-- start of Records for the task --

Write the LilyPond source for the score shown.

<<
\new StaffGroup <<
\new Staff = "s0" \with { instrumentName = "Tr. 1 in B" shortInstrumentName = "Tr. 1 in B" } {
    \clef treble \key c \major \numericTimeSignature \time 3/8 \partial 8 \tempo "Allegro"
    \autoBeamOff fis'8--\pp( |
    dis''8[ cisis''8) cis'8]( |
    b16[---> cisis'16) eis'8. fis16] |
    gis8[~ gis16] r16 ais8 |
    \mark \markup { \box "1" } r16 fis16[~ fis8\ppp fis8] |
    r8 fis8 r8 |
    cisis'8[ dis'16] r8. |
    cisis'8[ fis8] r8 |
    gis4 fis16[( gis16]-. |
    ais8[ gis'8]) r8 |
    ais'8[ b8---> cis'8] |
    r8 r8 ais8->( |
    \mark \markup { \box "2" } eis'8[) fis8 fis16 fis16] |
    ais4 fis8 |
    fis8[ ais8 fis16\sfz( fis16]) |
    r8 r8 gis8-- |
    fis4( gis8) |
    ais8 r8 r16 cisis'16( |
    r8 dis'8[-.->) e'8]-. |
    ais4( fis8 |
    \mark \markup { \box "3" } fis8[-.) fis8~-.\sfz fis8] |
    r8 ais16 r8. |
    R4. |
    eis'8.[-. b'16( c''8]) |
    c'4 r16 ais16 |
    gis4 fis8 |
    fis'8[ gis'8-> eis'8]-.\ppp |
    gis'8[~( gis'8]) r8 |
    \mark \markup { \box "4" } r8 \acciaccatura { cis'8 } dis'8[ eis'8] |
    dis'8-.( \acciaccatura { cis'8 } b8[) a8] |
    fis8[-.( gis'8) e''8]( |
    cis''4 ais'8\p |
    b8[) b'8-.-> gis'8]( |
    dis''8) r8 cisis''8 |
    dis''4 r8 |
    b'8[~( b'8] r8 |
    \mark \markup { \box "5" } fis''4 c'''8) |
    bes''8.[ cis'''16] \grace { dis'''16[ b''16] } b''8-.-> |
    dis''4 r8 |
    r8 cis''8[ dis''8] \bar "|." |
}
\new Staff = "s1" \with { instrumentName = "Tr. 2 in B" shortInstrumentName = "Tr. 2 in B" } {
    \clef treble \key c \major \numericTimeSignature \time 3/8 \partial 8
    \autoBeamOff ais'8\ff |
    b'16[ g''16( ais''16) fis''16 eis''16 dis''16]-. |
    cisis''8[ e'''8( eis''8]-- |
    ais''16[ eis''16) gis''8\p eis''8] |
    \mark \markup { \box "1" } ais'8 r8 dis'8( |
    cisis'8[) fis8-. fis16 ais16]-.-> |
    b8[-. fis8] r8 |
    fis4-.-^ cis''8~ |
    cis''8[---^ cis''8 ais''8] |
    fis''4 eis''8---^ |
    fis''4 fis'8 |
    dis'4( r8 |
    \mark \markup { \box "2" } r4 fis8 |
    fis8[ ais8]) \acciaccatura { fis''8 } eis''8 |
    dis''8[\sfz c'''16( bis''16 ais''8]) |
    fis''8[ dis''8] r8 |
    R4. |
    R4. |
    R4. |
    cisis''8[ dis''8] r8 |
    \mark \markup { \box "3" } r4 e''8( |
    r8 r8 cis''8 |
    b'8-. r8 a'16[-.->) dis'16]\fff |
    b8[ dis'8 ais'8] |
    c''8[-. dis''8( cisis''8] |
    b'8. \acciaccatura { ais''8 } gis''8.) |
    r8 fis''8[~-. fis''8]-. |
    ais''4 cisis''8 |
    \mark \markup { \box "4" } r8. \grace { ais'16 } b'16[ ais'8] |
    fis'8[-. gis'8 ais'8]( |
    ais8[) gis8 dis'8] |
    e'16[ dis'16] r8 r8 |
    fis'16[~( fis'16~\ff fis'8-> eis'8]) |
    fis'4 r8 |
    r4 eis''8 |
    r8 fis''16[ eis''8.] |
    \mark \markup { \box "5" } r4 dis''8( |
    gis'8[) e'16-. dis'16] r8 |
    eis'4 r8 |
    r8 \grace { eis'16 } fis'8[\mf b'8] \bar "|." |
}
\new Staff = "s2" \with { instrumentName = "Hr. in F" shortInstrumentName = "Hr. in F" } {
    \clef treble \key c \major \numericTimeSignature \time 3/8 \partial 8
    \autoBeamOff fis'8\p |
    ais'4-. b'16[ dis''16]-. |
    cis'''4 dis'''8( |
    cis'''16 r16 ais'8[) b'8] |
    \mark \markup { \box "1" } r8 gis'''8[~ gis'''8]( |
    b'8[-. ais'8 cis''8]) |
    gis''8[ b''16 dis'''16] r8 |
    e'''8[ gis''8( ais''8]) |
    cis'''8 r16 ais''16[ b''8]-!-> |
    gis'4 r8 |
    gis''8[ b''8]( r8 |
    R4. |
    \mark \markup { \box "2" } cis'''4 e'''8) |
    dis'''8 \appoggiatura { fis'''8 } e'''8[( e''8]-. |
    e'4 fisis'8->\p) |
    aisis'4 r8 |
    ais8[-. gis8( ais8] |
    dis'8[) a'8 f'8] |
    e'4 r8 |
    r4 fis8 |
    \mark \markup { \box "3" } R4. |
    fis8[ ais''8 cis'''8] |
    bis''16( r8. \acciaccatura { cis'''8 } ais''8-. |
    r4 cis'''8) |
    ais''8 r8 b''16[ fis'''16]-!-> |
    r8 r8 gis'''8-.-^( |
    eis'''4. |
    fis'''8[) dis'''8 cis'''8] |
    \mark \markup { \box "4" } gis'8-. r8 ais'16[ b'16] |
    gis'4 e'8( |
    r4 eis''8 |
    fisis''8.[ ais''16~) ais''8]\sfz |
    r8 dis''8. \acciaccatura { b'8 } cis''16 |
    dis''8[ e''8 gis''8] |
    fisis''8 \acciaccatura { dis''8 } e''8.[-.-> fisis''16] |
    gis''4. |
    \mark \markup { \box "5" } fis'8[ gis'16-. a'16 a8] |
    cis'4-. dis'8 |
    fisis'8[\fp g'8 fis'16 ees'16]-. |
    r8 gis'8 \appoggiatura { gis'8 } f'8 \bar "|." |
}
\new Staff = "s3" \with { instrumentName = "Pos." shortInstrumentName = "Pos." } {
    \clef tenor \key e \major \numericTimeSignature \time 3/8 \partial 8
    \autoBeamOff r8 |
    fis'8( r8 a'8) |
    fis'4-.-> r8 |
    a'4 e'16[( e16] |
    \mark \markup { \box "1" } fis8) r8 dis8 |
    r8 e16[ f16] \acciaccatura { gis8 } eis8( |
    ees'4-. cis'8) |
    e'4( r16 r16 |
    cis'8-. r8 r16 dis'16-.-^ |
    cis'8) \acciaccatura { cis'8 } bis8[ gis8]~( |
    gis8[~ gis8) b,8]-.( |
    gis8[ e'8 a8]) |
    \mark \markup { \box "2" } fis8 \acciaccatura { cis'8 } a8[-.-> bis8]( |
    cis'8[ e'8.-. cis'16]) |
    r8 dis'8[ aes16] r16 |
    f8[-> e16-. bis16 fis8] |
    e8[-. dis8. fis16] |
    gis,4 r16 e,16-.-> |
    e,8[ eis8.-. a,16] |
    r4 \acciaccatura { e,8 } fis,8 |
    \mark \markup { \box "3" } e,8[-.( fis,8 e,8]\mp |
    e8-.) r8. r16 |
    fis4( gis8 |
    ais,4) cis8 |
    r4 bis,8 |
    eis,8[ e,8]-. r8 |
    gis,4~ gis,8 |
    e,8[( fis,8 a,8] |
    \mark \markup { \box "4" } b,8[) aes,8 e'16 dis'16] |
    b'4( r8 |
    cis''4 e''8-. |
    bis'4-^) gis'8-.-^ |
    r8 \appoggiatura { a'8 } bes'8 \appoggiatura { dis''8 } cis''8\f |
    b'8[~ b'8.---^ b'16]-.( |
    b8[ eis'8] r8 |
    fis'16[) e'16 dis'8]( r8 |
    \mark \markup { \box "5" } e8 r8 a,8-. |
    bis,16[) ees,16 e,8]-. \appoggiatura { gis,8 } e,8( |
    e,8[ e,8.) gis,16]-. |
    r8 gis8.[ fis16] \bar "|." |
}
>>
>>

-- end of Records for the task --

▶ [Work to complete] Pick out every line of the data above that contains the string "numericTimeSignature", and copy each one in full.

▶ [Answer to this exercise]
    \clef treble \key c \major \numericTimeSignature \time 3/8 \partial 8 \tempo "Allegro"
    \clef treble \key c \major \numericTimeSignature \time 3/8 \partial 8
    \clef treble \key c \major \numericTimeSignature \time 3/8 \partial 8
    \clef tenor \key e \major \numericTimeSignature \time 3/8 \partial 8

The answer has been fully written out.